_BRIEF_
Please take the records that follow and repeat exactly the lines starting with the line with "red semicircle: (233, 144)" and going on through the line with "black diamond: (67, 287) -> (48, 310), moved".

_RAW DATA_
:::
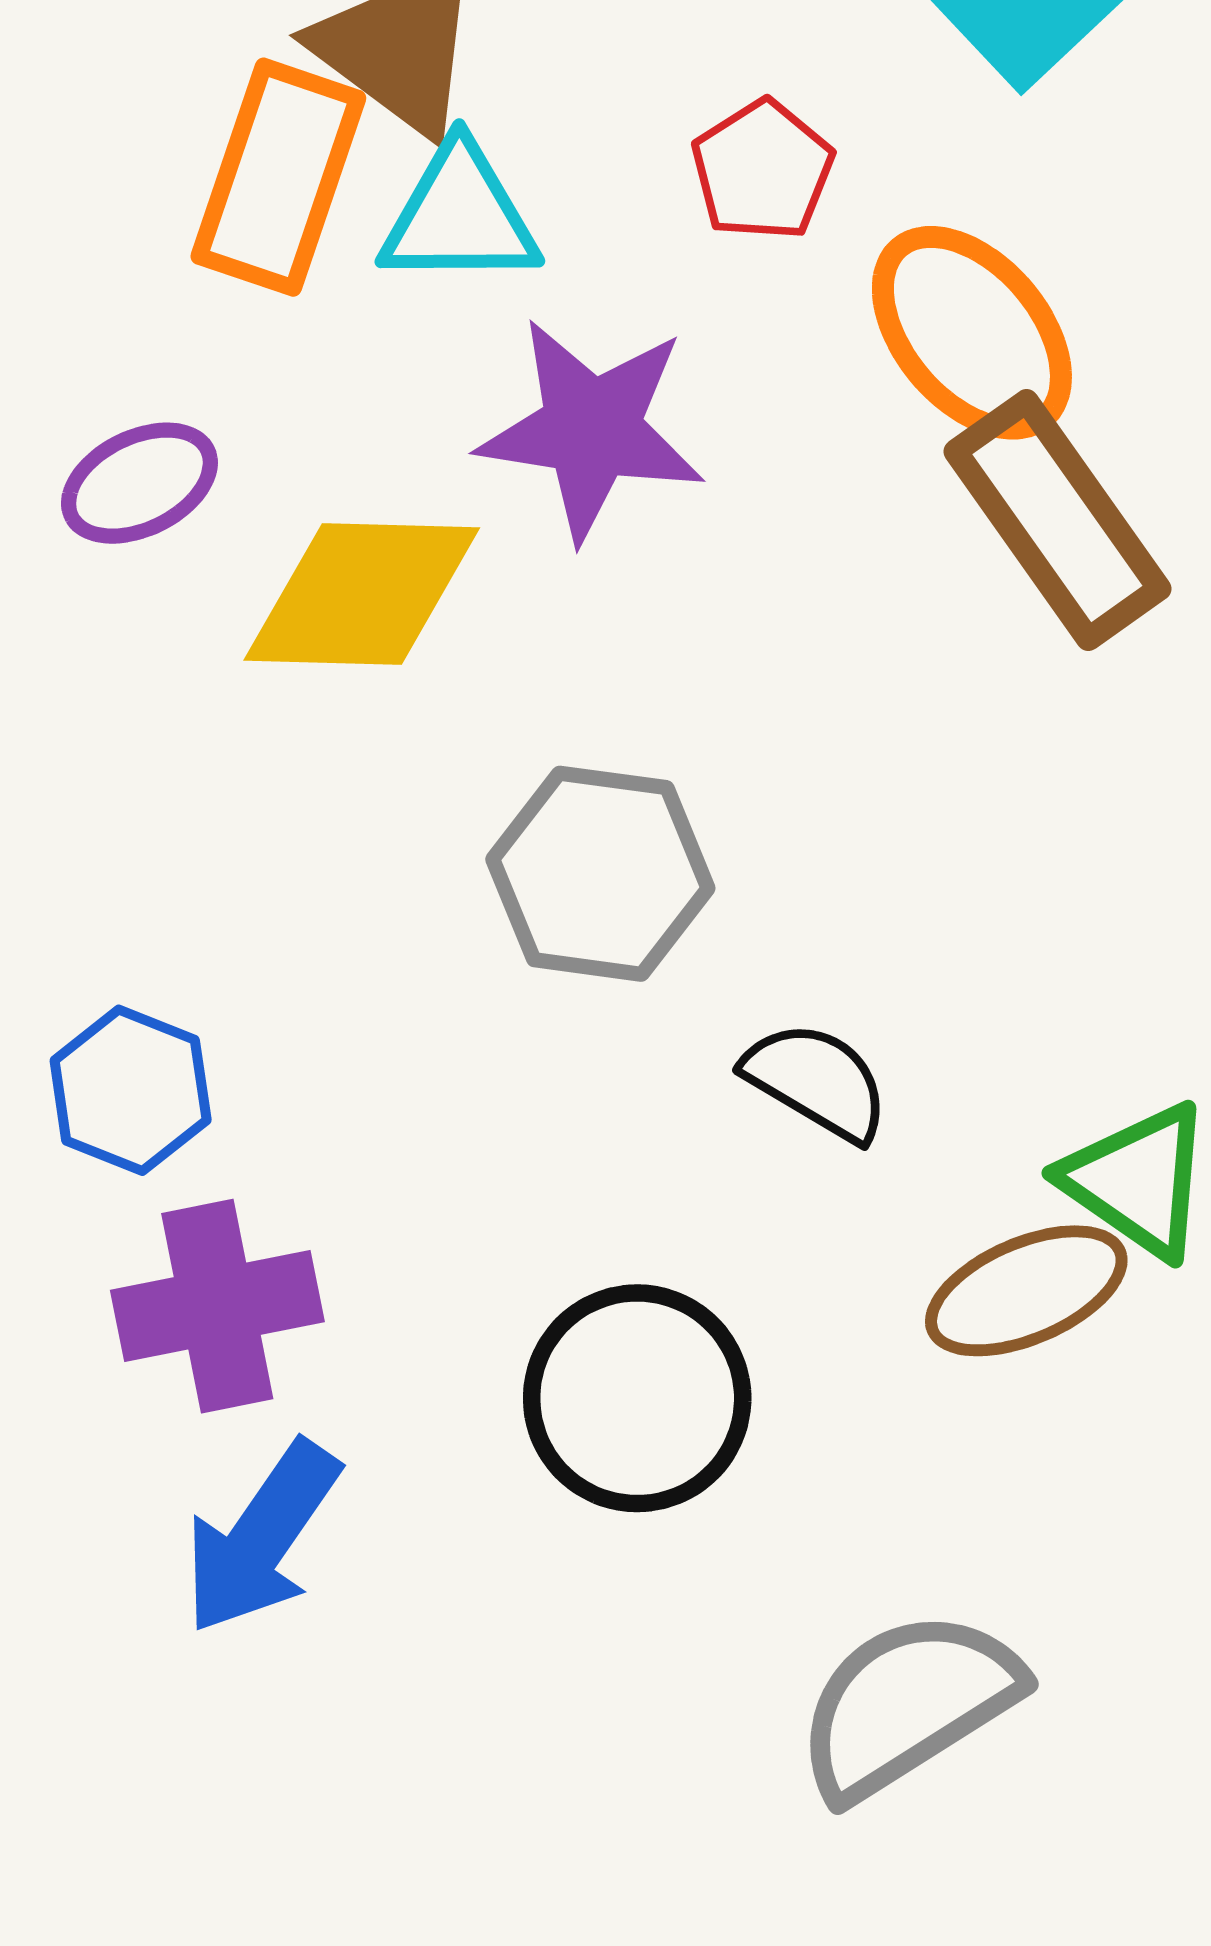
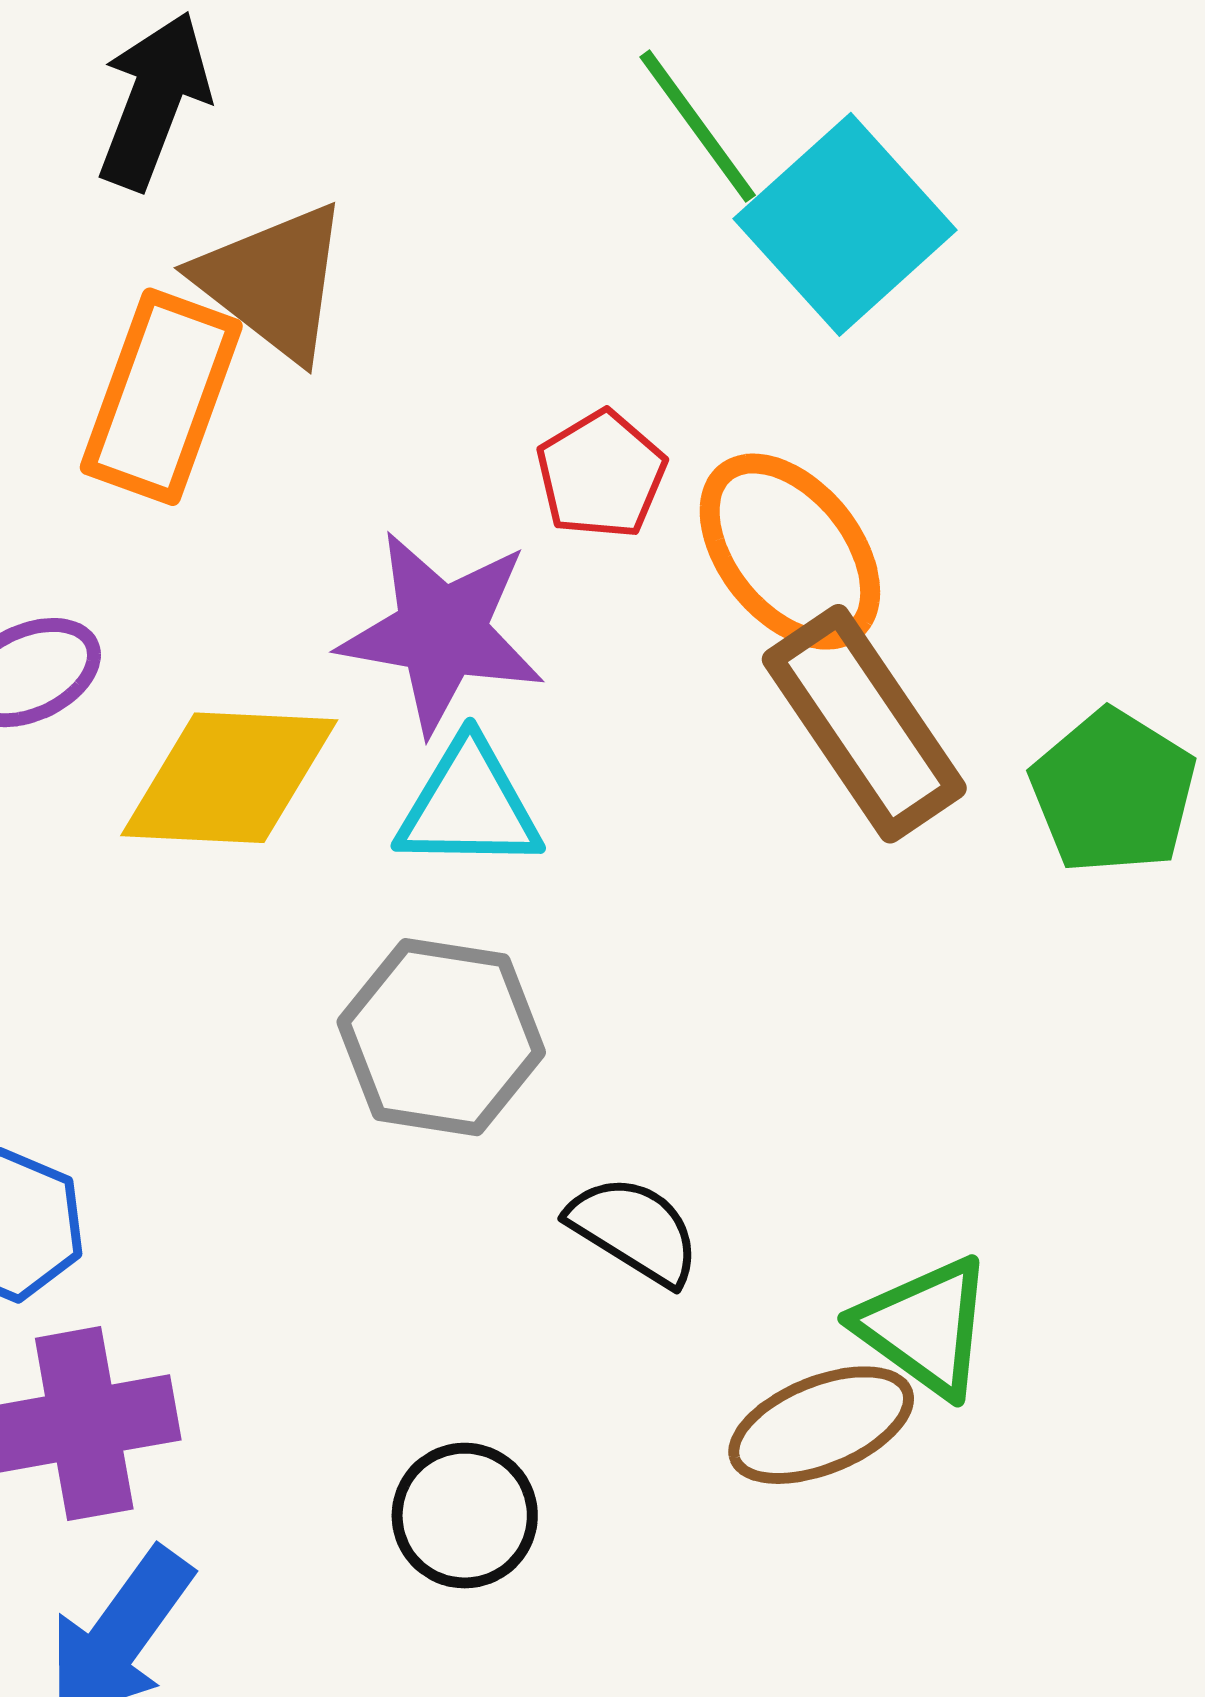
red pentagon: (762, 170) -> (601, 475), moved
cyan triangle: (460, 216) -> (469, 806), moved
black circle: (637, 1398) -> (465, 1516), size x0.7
:::
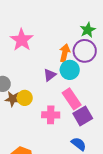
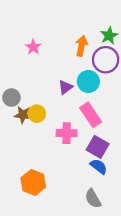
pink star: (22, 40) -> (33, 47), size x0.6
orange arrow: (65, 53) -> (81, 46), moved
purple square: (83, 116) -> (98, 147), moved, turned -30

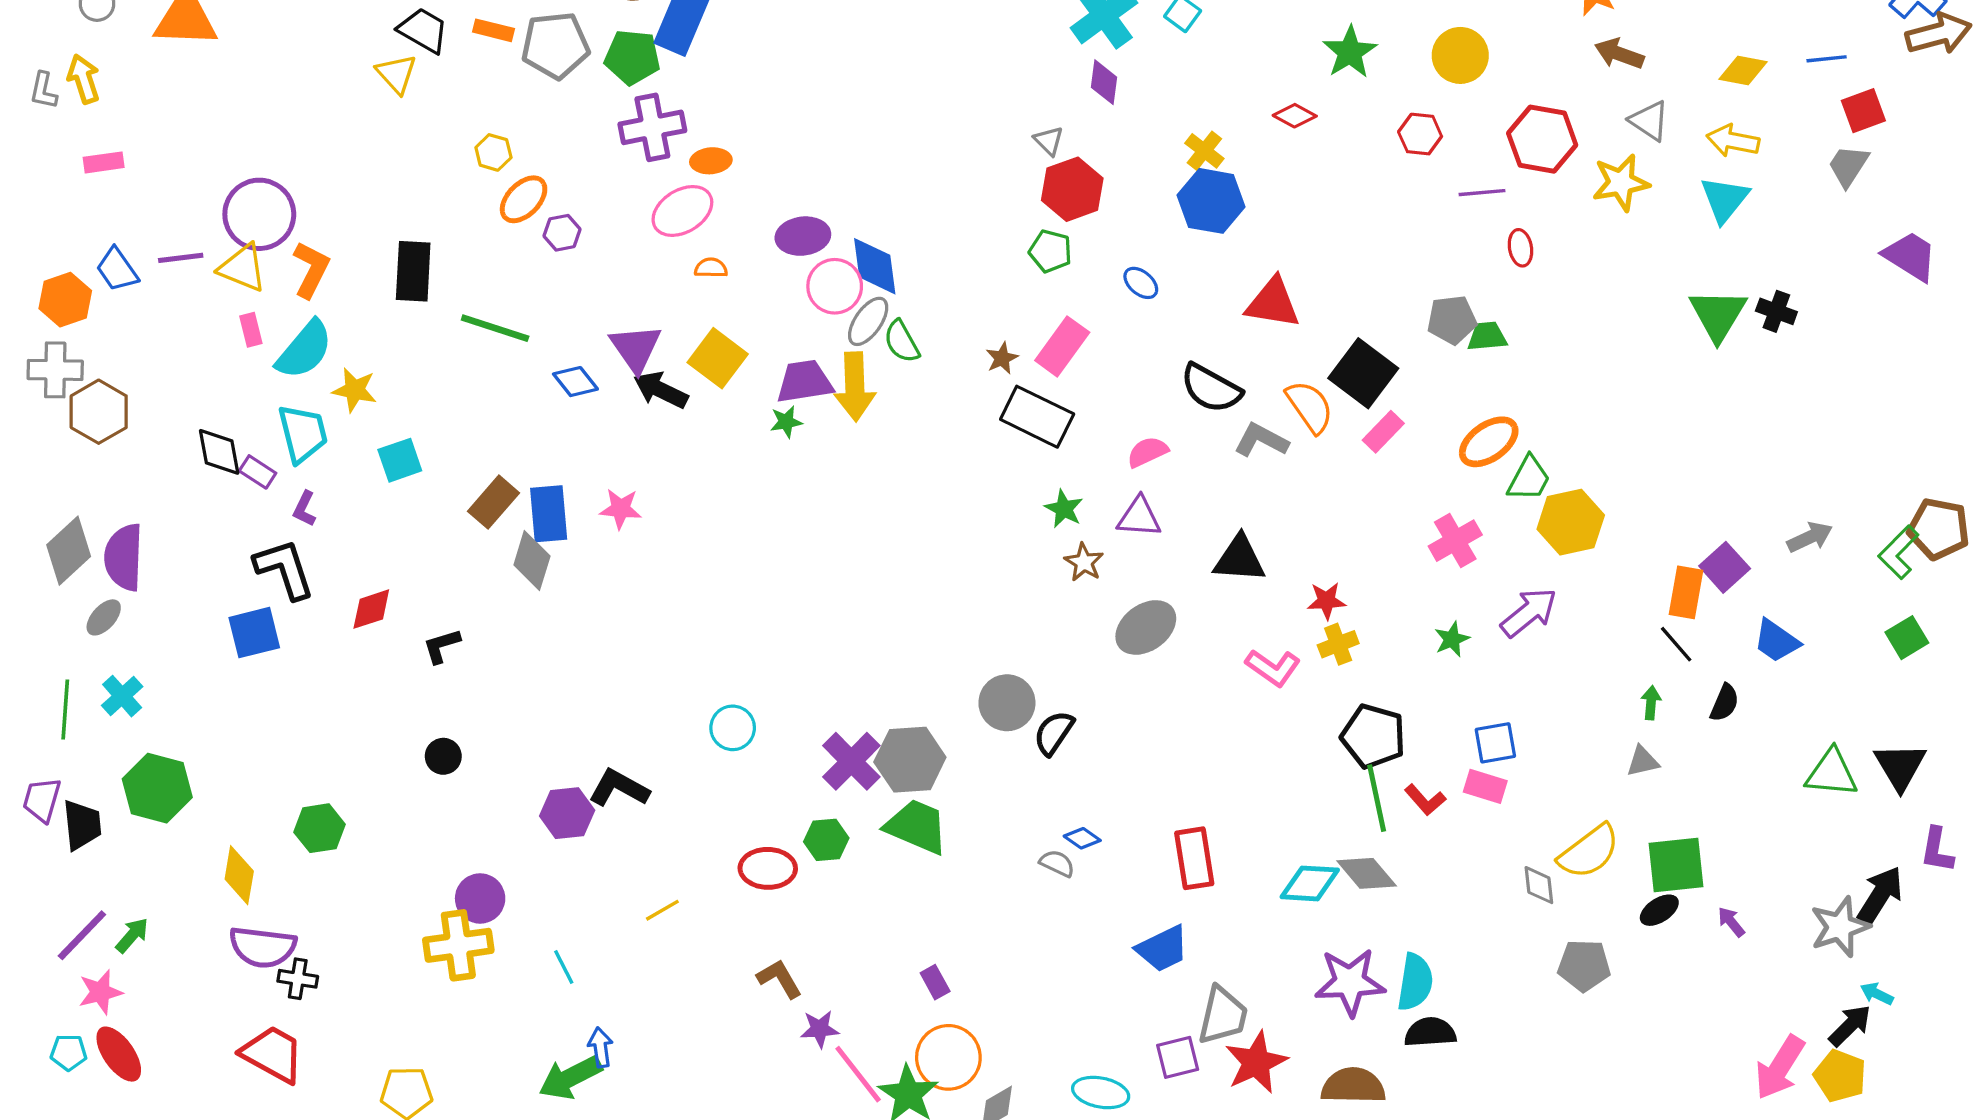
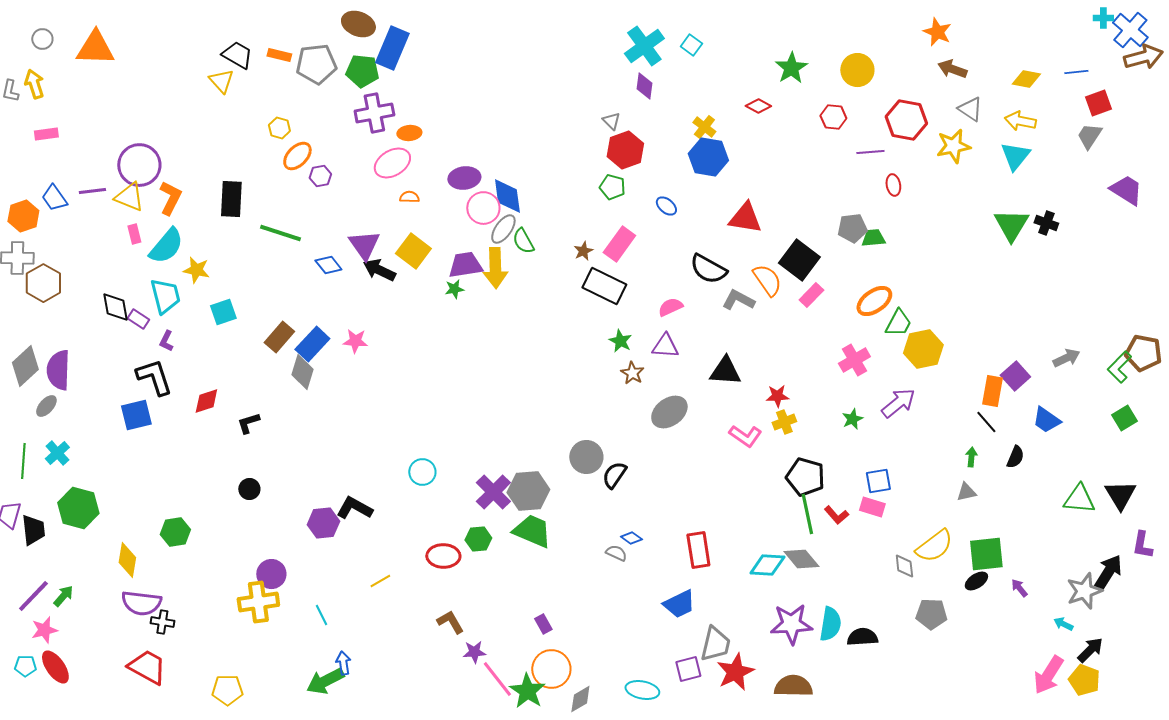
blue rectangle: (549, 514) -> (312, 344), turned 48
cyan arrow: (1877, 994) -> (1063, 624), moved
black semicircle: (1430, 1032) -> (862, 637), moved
:::
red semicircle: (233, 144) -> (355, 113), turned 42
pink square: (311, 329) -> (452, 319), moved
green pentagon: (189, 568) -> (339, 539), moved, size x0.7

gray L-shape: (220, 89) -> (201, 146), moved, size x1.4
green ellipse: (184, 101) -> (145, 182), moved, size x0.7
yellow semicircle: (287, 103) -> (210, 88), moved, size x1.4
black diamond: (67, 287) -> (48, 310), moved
:::
_RESPONSE BELOW_
red semicircle: (233, 144) -> (355, 113), turned 42
pink square: (311, 329) -> (452, 319), moved
green pentagon: (189, 568) -> (339, 539), moved, size x0.7

gray L-shape: (220, 89) -> (201, 146), moved, size x1.4
green ellipse: (184, 101) -> (145, 182), moved, size x0.7
yellow semicircle: (287, 103) -> (210, 88), moved, size x1.4
black diamond: (67, 287) -> (48, 310), moved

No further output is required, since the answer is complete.